╭─ DATA BLOCK
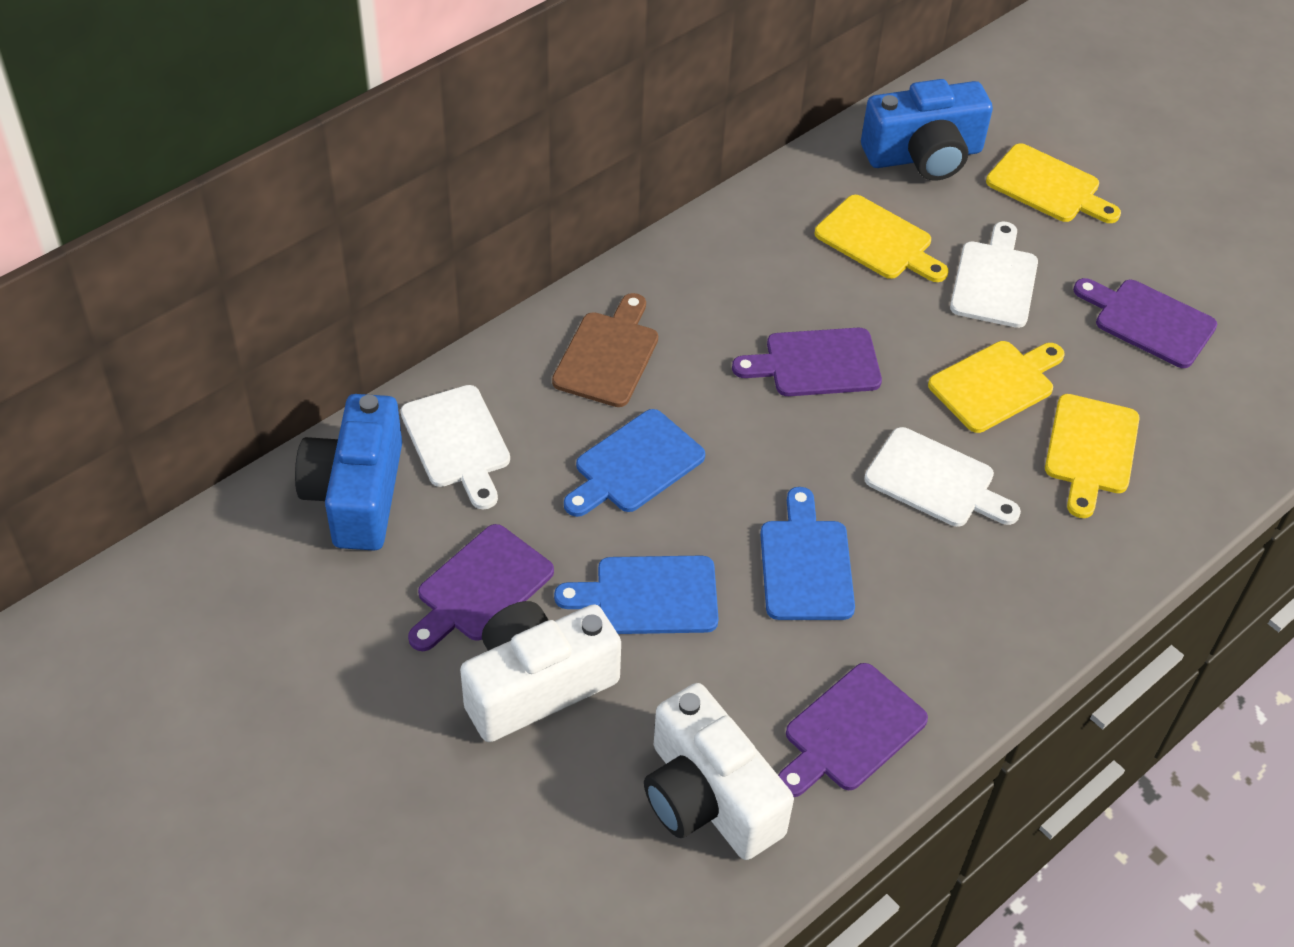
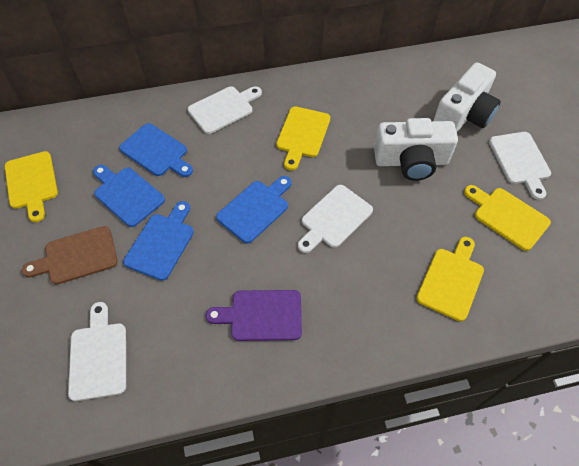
blue camera: 2 -> 0
blue cutting board: 3 -> 4
purple cutting board: 4 -> 1
white cutting board: 3 -> 4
╰─
- **PROBLEM STATEMENT**
Whenever you reach a picture, pass over it; print all the other material exactly.

- **EXPECTED ANSWER**
blue camera: 2 -> 0
blue cutting board: 3 -> 4
purple cutting board: 4 -> 1
white cutting board: 3 -> 4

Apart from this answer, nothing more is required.